_Collection entries:_
====
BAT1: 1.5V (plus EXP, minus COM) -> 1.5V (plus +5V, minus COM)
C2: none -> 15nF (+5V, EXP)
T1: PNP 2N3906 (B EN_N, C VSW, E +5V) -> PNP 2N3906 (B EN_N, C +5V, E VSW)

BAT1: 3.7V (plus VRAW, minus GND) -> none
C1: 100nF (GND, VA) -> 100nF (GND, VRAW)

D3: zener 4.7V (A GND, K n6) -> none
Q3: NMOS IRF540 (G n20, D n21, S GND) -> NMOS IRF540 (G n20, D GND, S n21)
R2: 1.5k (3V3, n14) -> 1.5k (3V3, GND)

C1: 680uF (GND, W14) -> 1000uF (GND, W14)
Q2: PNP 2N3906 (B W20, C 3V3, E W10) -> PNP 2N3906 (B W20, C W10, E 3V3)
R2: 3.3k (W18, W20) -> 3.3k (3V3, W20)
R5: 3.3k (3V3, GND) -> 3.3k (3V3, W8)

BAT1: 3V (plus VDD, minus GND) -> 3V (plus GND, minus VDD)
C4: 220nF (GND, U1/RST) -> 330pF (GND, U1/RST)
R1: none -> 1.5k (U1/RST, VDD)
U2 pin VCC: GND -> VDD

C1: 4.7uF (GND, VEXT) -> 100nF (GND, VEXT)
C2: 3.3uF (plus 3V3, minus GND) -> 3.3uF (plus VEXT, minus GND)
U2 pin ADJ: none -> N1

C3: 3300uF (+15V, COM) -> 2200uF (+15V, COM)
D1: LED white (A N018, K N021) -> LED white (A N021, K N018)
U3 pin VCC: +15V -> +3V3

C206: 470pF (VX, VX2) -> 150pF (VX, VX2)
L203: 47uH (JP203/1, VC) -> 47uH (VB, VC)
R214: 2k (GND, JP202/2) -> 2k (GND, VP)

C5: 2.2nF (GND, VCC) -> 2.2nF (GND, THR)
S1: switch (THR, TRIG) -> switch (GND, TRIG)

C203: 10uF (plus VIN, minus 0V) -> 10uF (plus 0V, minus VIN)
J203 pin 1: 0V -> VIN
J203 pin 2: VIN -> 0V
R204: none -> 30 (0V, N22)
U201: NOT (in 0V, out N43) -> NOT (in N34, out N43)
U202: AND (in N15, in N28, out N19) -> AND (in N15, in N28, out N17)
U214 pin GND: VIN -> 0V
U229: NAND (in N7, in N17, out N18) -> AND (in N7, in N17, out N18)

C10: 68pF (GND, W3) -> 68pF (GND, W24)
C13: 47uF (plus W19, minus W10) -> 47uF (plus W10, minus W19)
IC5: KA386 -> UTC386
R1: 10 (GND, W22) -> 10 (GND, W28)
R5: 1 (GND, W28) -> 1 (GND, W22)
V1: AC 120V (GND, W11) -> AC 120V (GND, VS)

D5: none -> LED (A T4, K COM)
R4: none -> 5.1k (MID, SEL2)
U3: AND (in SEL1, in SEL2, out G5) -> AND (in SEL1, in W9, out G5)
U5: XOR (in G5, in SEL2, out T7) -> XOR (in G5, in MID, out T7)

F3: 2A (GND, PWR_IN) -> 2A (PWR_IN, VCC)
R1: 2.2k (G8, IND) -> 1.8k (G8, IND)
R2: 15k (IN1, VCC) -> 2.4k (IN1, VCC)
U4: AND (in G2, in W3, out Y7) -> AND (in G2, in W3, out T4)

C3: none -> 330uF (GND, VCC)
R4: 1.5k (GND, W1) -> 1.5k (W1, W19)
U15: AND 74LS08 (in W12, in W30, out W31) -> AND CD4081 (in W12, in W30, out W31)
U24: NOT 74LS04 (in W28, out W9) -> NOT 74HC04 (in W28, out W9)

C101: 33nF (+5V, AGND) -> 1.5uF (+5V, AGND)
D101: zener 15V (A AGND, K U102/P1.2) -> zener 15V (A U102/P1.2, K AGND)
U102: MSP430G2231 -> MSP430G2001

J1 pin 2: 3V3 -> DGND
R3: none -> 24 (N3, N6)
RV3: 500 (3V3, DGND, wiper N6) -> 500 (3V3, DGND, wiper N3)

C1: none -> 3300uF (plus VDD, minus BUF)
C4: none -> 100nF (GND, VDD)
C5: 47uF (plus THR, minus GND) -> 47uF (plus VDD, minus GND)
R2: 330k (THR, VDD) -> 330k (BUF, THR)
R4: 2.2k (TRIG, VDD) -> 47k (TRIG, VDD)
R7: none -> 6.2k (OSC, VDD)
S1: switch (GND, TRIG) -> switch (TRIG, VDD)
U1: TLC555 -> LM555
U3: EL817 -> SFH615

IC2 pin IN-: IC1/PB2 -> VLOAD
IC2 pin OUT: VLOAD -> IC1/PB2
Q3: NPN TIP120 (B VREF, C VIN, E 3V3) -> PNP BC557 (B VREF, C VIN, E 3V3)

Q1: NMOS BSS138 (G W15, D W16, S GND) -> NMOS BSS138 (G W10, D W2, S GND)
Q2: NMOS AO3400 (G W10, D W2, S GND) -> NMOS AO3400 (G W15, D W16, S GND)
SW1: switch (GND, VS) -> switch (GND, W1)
====
_REQUIRED WORK:_ Please copy each line of the entries in which the word "VRAW" shows up.

_EXERCISE RESULT:_
BAT1: 3.7V (plus VRAW, minus GND) -> none
C1: 100nF (GND, VA) -> 100nF (GND, VRAW)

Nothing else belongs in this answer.